··· RECORDED INFORMATION ···

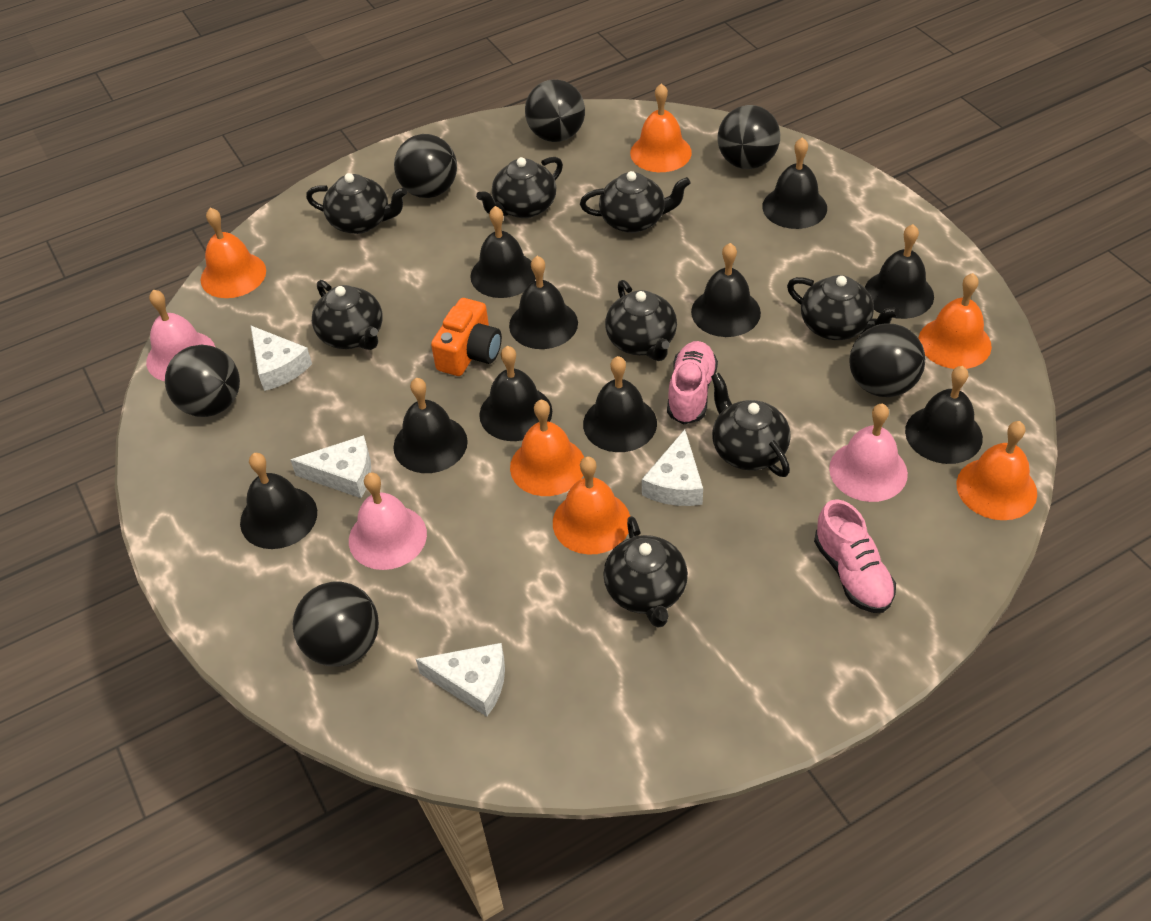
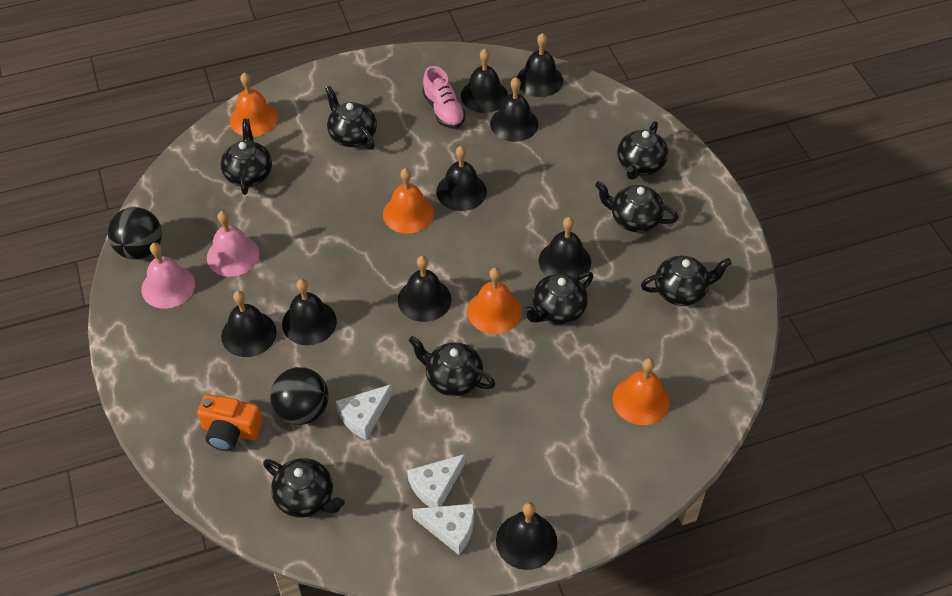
black ball: 6 -> 2
black bell: 10 -> 9
orange bell: 6 -> 4
pink bell: 3 -> 2
pink shoe: 2 -> 1
white cheese: 4 -> 3

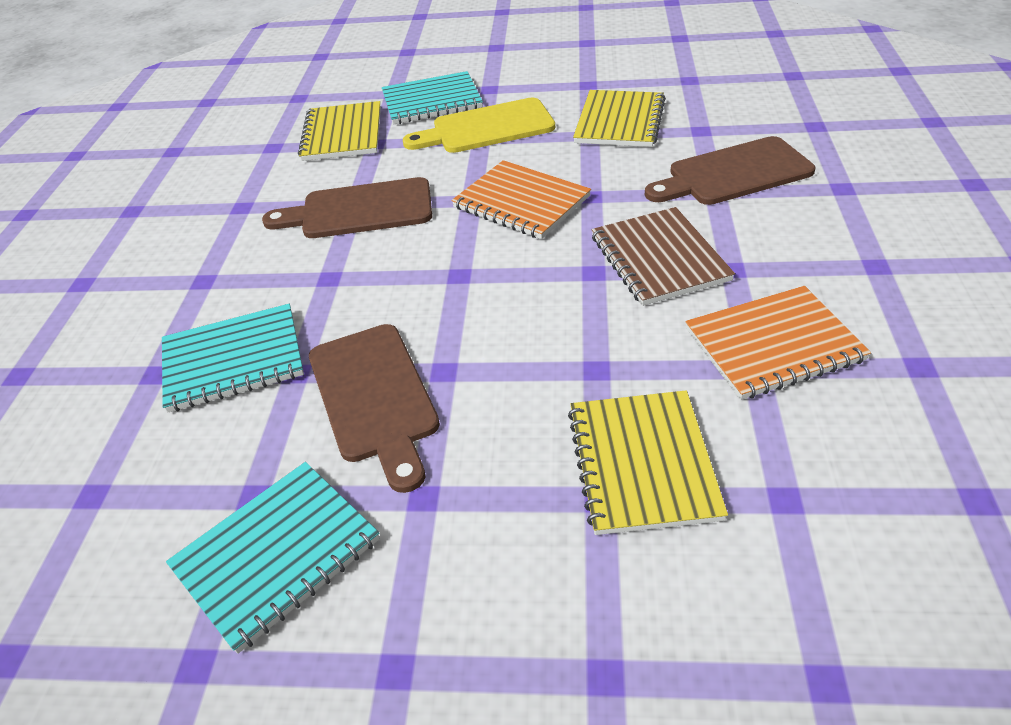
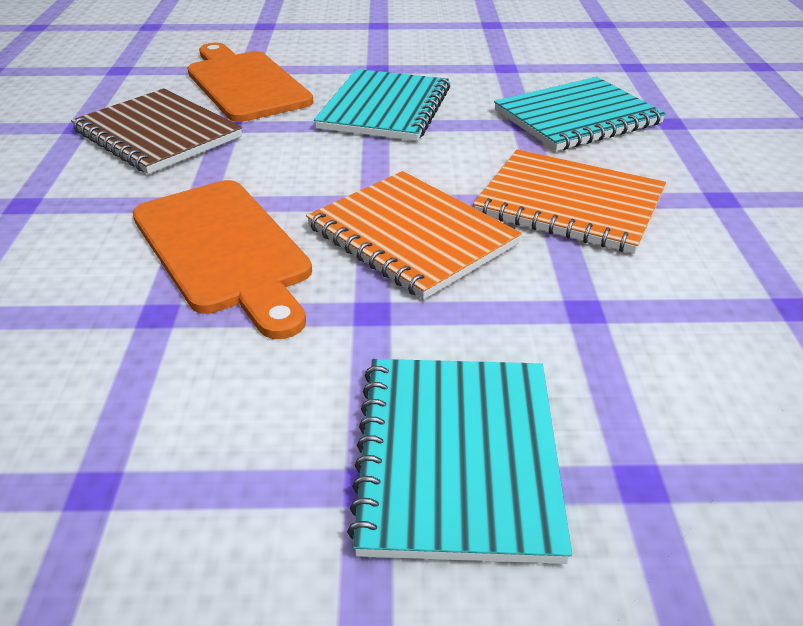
brown cutting board: 3 -> 0
orange cutting board: 0 -> 2
yellow cutting board: 1 -> 0
yellow notebook: 3 -> 0

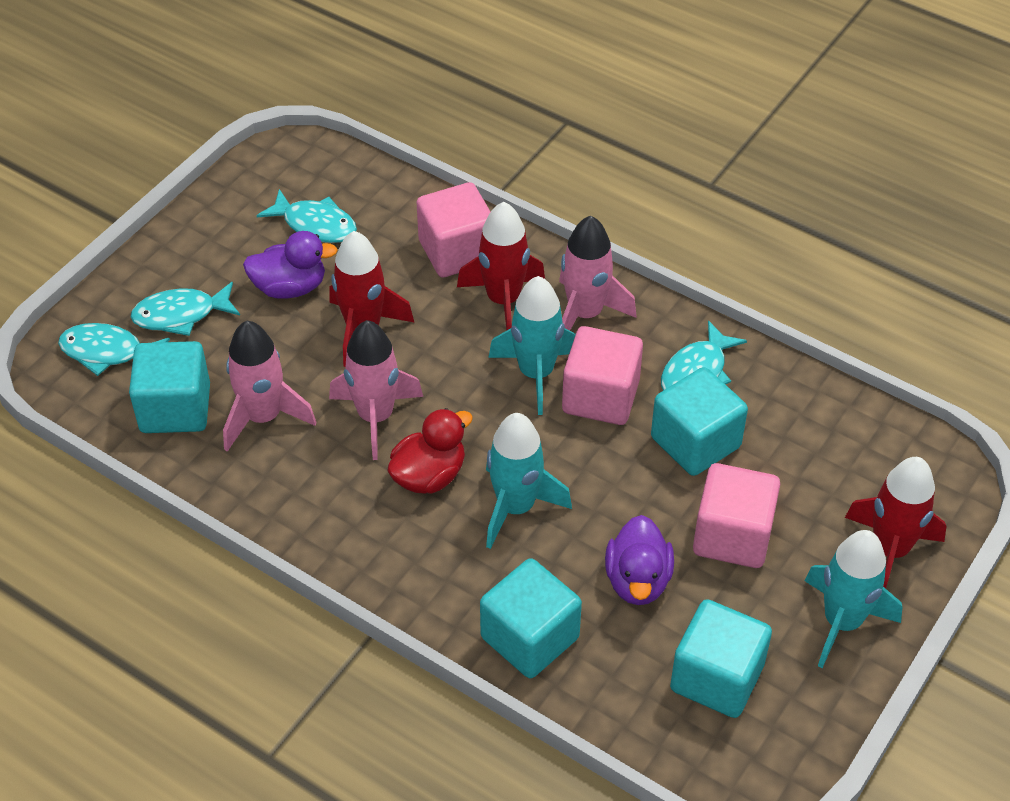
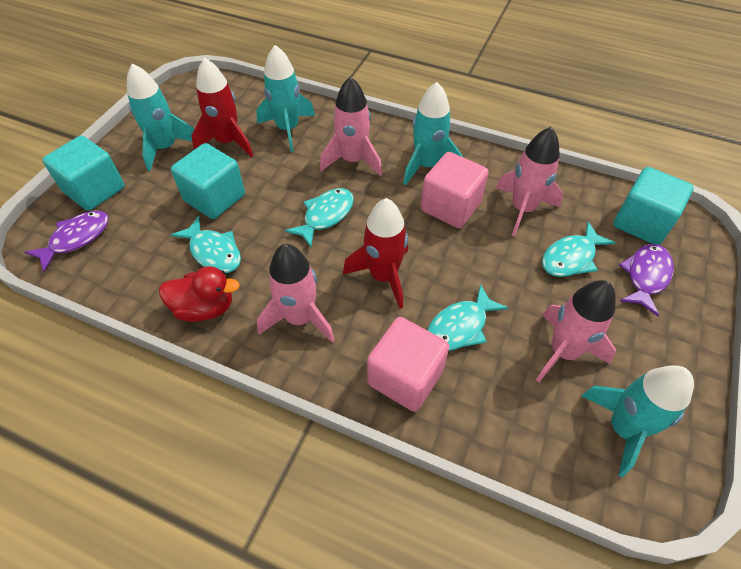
pink cube: 3 -> 2
pink rocket: 3 -> 4
purple duck: 2 -> 0
purple fish: 0 -> 2
red rocket: 3 -> 2
turquoise cube: 4 -> 3
turquoise rocket: 3 -> 4

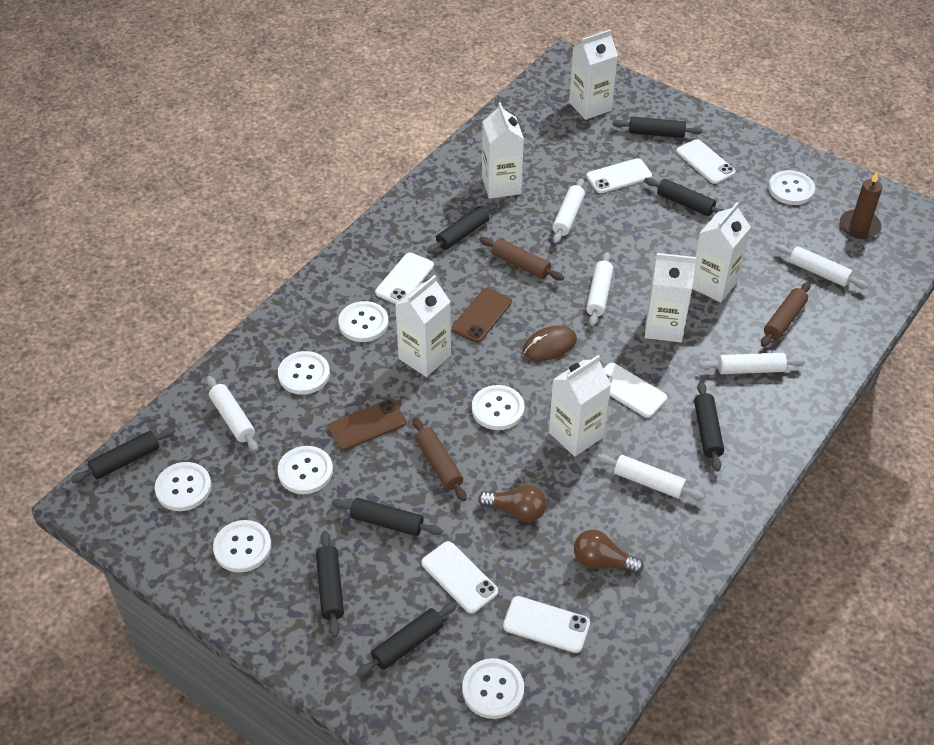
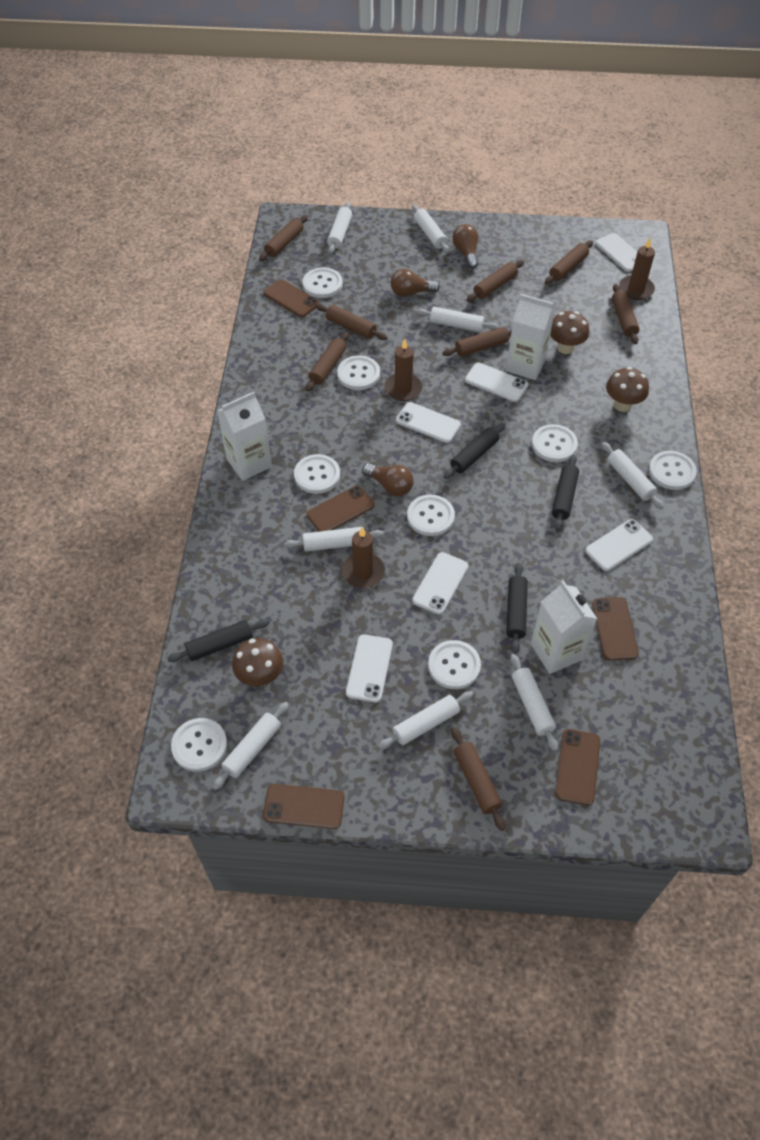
black rolling pin: 8 -> 4
brown candle: 1 -> 3
brown light bulb: 2 -> 3
brown mouse: 1 -> 0
brown mushroom: 0 -> 3
brown phone: 2 -> 5
brown rolling pin: 3 -> 8
white carton: 6 -> 3
white rolling pin: 6 -> 8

···

■ **WORK INSTRUCTION**
Wherever a line above contains the string "board", count it; then give the total alone.

■ **RESPONSE BELOW**
3